Task statement – The whole listing should come back exactly as written, except for the pictures.

Data provided –
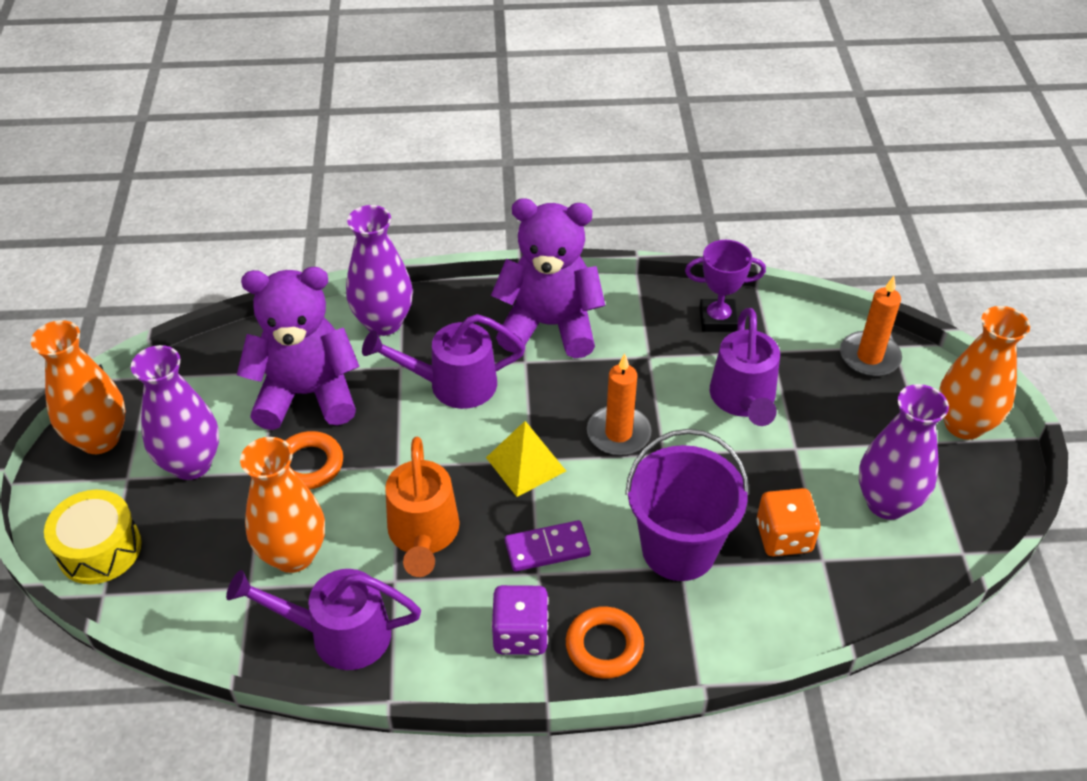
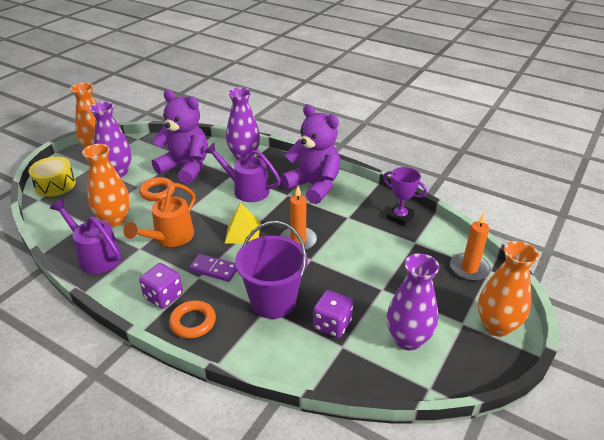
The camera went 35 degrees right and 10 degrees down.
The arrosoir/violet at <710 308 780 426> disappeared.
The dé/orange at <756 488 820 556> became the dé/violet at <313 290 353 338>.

Problem solution –
The camera went 35 degrees right and 10 degrees down.
The arrosoir/violet at <710 308 780 426> disappeared.
The dé/orange at <756 488 820 556> became the dé/violet at <313 290 353 338>.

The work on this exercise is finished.